TRY IT: Begin at the line with "R3: none -> 62k (+3V3, NET13)" and output every line through the end of the records, exactly as given. Omit pictures.

LISTED RECORDS:
□ □ □ □ □ □ □
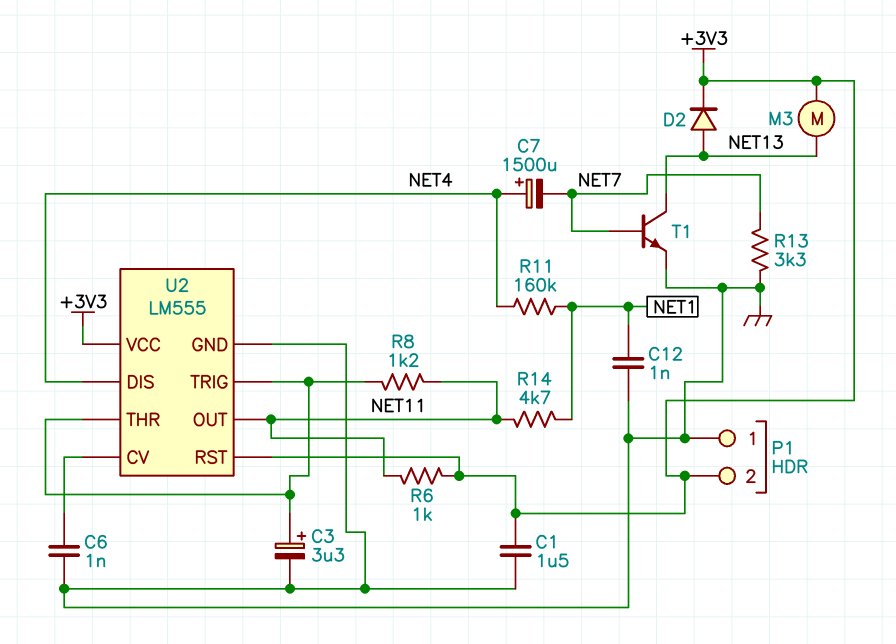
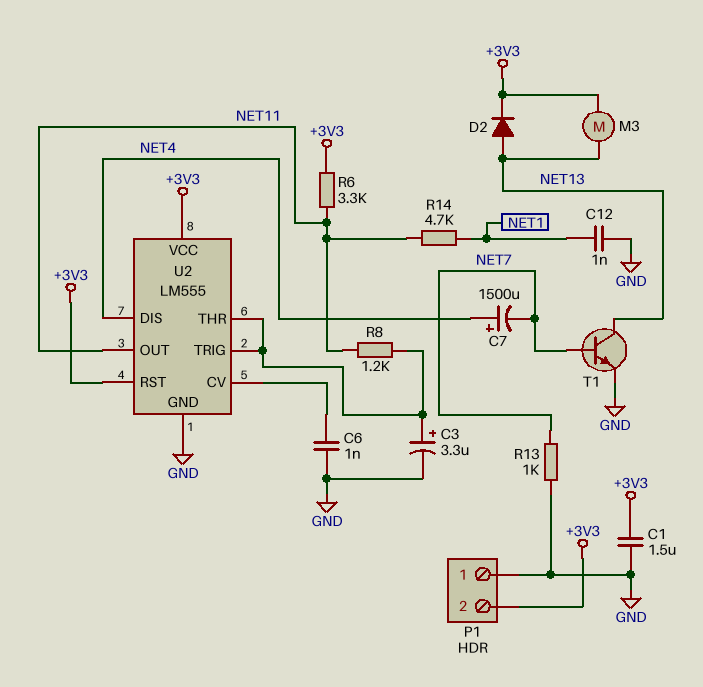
R6: 1k (+3V3, NET11) -> 3.3k (+3V3, NET11)
R11: 160k (NET1, NET4) -> none
R13: 3.3k (GND, NET7) -> 1k (GND, NET7)

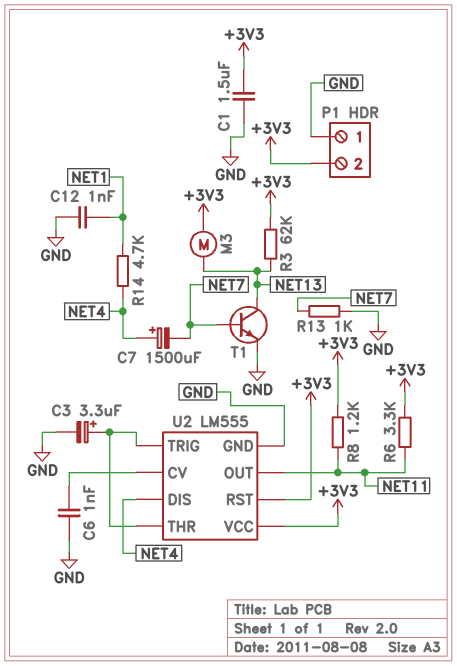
D2: diode (A NET13, K +3V3) -> none
R3: none -> 62k (+3V3, NET13)
R8: 1.2k (NET11, U2/THR) -> 1.2k (+3V3, NET11)
R14: 4.7k (NET1, NET11) -> 4.7k (NET1, NET4)

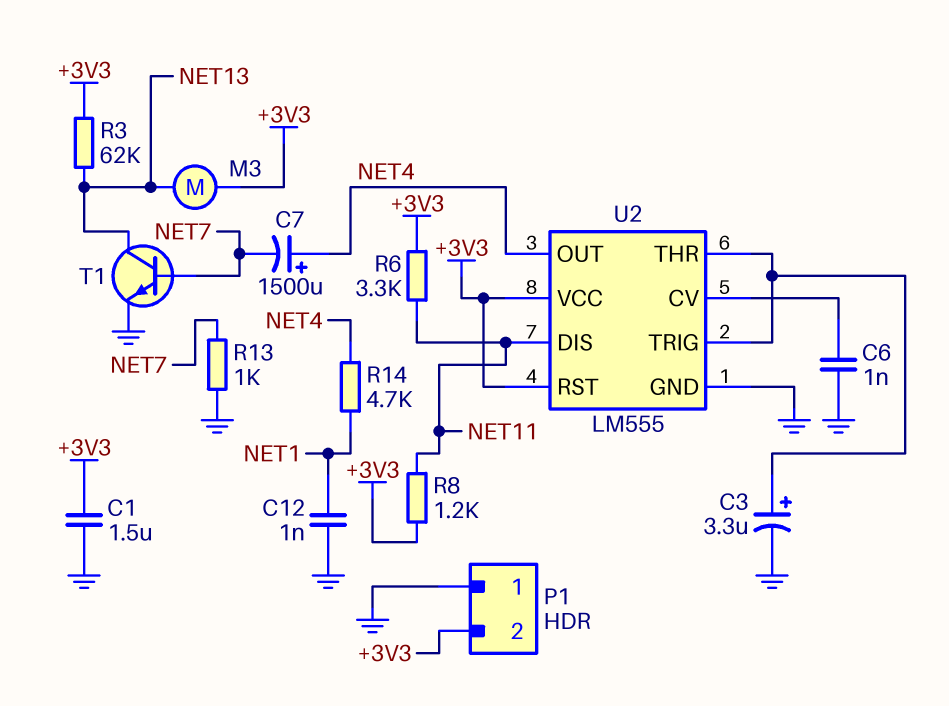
U2 pin DIS: NET4 -> NET11
U2 pin OUT: NET11 -> NET4

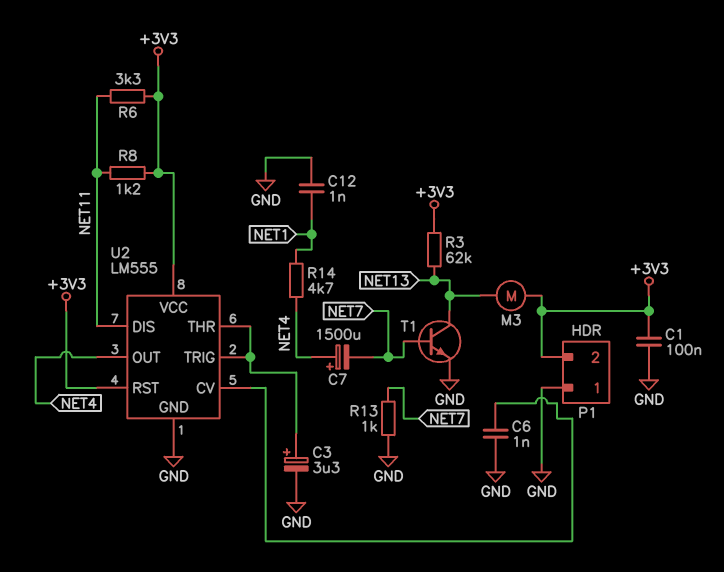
C1: 1.5uF (+3V3, GND) -> 100nF (+3V3, GND)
□ □ □ □ □ □ □
RESPONSE TO THE TASK:
R3: none -> 62k (+3V3, NET13)
R8: 1.2k (NET11, U2/THR) -> 1.2k (+3V3, NET11)
R14: 4.7k (NET1, NET11) -> 4.7k (NET1, NET4)

U2 pin DIS: NET4 -> NET11
U2 pin OUT: NET11 -> NET4

C1: 1.5uF (+3V3, GND) -> 100nF (+3V3, GND)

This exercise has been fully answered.